◆ **DATA TO USE**
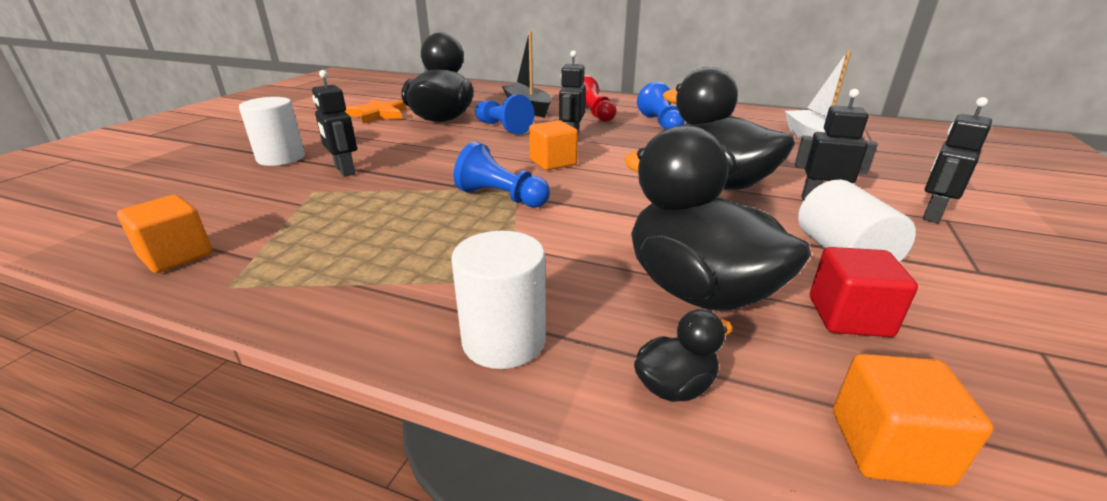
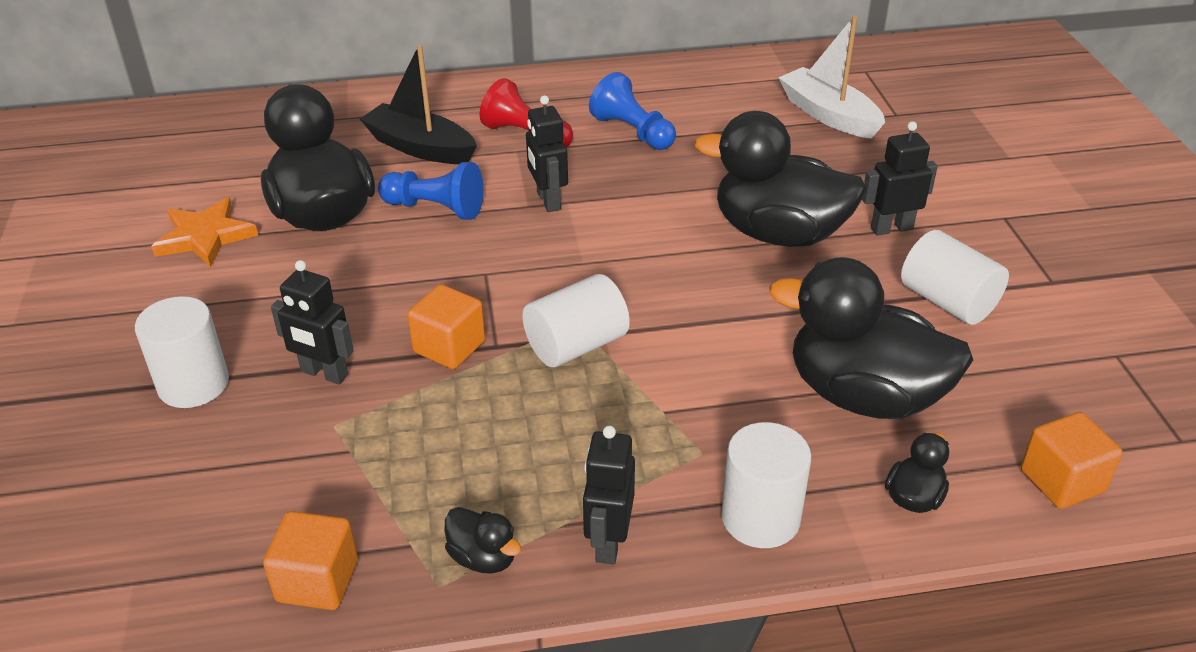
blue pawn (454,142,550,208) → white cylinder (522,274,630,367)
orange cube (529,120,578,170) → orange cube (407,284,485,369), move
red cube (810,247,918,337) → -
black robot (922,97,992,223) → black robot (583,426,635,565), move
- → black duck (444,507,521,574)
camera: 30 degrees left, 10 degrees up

◆ **WORK INSTRUCTION**
Which lines of the data include the string "cube"? Find them and copy each one.

◆ **SOLUTION**
orange cube (529,120,578,170) → orange cube (407,284,485,369), move
red cube (810,247,918,337) → -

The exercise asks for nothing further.